Reasoning data about the geometry of scenes

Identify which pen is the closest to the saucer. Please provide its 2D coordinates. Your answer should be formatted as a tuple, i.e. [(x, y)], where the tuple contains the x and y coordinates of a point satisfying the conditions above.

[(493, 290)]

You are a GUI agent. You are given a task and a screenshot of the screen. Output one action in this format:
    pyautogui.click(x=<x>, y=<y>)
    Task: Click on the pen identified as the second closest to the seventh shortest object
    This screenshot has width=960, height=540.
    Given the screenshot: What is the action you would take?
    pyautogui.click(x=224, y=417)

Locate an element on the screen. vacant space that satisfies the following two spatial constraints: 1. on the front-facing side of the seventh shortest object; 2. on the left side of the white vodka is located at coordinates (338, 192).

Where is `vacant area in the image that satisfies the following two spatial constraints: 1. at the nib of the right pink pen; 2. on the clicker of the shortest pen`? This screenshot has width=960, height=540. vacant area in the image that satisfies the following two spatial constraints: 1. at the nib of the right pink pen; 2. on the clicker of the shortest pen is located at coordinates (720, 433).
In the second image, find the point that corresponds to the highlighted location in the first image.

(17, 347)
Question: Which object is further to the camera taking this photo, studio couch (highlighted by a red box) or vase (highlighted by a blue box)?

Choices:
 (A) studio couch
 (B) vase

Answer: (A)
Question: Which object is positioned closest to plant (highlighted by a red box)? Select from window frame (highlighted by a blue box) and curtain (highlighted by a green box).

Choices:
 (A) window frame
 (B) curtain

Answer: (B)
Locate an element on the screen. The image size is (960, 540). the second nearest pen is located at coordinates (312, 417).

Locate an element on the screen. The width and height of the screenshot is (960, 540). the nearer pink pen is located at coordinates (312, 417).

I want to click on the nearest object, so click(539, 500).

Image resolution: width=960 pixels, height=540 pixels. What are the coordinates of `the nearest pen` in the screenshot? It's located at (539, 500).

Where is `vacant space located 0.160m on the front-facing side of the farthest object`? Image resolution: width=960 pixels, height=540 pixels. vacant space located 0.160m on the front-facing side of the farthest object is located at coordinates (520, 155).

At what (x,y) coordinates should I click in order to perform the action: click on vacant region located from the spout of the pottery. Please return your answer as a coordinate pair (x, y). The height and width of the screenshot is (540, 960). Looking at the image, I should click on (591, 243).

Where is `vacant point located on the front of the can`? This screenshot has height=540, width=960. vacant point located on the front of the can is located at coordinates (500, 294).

> _EXERCISE DESCRIPTION_
Copy everything in the material from the line that contains "[(493, 290)]" down to the line that contains "pyautogui.click(x=224, y=417)", keeping both of those lines.

> _RESULT FOR THIS EXERCISE_
[(493, 290)]

You are a GUI agent. You are given a task and a screenshot of the screen. Output one action in this format:
    pyautogui.click(x=<x>, y=<y>)
    Task: Click on the pen identified as the second closest to the seventh shortest object
    This screenshot has width=960, height=540.
    Given the screenshot: What is the action you would take?
    pyautogui.click(x=224, y=417)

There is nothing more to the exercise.